**WHAT YOU WILL DO:** Which lines in the entries below contain the string "appoggiatura"? Copy each of those lines in full.

[Stored entries]
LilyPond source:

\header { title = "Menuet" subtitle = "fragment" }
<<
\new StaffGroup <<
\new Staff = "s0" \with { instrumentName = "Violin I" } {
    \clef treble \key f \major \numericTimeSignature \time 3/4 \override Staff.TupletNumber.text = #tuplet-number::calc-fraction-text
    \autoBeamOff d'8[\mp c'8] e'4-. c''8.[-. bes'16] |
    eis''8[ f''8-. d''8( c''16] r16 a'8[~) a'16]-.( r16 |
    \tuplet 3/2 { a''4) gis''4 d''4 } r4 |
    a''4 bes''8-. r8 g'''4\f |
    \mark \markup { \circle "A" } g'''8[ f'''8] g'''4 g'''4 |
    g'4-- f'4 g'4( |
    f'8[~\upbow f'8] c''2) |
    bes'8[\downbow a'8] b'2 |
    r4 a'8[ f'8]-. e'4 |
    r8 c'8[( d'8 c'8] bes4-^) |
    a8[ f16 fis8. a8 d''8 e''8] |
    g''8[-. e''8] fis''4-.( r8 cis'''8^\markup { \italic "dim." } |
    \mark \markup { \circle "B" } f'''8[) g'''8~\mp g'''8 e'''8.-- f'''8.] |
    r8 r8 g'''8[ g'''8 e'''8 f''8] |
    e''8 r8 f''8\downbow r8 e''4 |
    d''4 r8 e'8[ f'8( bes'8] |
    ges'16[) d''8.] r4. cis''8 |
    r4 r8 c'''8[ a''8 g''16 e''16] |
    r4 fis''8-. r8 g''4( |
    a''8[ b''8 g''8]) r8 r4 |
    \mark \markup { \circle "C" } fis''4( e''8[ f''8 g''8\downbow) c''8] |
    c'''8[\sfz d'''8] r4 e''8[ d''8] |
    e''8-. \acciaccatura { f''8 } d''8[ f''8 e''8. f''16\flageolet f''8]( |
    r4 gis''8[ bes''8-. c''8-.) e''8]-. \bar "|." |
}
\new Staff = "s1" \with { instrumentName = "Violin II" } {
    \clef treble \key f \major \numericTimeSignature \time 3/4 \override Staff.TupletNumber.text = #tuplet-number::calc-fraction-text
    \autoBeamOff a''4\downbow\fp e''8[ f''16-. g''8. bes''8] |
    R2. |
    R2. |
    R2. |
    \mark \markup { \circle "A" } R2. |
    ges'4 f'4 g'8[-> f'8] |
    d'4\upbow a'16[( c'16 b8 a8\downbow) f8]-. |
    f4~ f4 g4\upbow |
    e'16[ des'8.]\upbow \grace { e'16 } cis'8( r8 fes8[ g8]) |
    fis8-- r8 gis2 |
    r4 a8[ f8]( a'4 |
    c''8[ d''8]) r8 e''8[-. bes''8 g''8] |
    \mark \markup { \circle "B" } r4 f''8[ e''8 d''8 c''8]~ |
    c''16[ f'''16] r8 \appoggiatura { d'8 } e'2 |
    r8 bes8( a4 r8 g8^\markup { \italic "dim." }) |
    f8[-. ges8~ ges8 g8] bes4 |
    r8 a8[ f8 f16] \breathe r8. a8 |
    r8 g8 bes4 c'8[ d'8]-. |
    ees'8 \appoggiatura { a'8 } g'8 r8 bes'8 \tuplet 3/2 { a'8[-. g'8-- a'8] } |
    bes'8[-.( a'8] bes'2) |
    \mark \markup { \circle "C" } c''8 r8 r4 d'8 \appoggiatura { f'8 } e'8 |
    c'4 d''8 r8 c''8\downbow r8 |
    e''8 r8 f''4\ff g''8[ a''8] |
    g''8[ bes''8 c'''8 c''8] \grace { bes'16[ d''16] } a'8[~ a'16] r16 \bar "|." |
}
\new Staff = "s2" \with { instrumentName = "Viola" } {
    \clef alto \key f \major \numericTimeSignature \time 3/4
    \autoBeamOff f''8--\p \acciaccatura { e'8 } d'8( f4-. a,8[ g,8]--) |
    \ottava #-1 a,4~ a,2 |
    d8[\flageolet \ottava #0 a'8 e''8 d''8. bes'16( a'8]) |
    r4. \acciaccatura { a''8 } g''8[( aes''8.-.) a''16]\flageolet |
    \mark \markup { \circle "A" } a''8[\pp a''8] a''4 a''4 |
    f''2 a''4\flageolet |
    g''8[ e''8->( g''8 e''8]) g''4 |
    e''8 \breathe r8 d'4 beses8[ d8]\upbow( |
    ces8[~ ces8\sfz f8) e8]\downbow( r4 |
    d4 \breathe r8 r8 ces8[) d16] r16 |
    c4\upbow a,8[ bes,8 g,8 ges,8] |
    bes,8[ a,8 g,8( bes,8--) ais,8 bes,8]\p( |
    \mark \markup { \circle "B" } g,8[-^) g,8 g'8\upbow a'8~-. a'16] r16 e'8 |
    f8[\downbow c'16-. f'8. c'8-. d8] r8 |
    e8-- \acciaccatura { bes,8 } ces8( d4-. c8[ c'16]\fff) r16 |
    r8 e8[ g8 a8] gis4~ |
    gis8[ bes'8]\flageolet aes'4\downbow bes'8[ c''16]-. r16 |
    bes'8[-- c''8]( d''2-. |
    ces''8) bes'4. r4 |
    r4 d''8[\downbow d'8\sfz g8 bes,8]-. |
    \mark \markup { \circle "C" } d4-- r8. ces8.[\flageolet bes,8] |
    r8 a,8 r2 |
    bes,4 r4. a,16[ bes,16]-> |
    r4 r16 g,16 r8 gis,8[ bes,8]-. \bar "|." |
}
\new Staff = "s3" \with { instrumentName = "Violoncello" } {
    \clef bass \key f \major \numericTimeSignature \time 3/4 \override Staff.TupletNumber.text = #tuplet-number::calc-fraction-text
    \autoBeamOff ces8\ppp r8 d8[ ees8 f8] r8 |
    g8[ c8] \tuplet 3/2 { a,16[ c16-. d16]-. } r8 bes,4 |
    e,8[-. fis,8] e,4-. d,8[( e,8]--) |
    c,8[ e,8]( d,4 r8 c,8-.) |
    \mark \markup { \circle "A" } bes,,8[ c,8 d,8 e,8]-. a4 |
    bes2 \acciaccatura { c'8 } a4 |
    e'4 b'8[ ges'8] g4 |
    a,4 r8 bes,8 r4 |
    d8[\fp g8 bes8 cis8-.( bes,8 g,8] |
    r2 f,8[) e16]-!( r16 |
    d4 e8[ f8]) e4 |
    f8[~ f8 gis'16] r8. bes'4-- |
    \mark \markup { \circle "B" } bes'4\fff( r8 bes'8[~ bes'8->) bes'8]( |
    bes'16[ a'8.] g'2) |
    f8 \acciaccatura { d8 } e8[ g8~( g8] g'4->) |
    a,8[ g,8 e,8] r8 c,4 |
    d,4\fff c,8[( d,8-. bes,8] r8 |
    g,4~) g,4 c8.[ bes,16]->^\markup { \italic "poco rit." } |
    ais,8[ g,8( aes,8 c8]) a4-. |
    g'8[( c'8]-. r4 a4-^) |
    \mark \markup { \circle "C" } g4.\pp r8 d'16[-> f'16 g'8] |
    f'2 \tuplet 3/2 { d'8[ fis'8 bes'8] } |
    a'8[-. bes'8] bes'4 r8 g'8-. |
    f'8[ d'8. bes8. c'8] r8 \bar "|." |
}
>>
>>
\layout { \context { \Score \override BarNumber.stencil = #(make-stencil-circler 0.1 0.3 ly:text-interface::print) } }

**SOLUTION TO THIS EXERCISE:**
    c''16[ f'''16] r8 \appoggiatura { d'8 } e'2 |
    ees'8 \appoggiatura { a'8 } g'8 r8 bes'8 \tuplet 3/2 { a'8[-. g'8-- a'8] } |
    \mark \markup { \circle "C" } c''8 r8 r4 d'8 \appoggiatura { f'8 } e'8 |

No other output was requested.